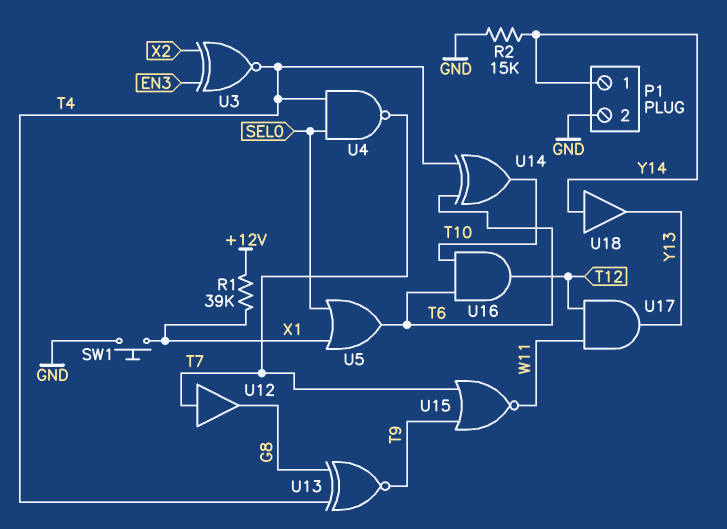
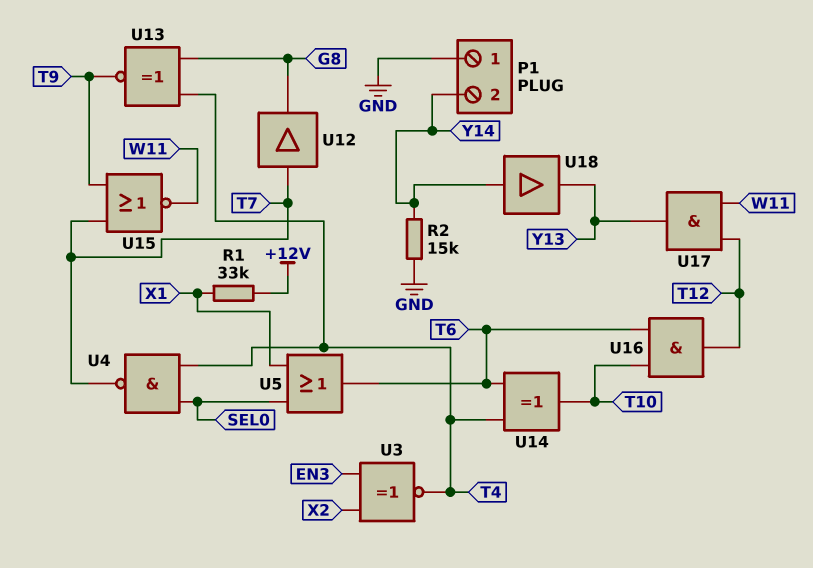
P1 pin 1: Y14 -> GND
P1 pin 2: GND -> Y14
R1: 39k (+12V, X1) -> 33k (+12V, X1)
SW1: button (GND, X1) -> none

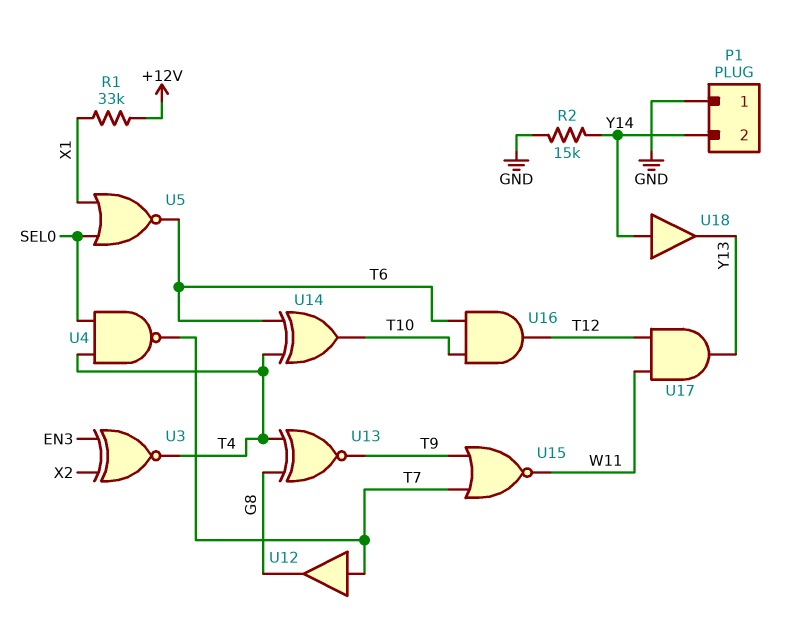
U5: OR (in SEL0, in X1, out T6) -> NOR (in SEL0, in X1, out T6)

—————

### DIRECTIONS
Write out an exact reproduction of the lines from the line that holds "R1: 39k (+12V, X1) -> 33k (+12V, X1)" to the bottom of the listing above, both ends included. Exclude pictures.

### RESULT
R1: 39k (+12V, X1) -> 33k (+12V, X1)
SW1: button (GND, X1) -> none

U5: OR (in SEL0, in X1, out T6) -> NOR (in SEL0, in X1, out T6)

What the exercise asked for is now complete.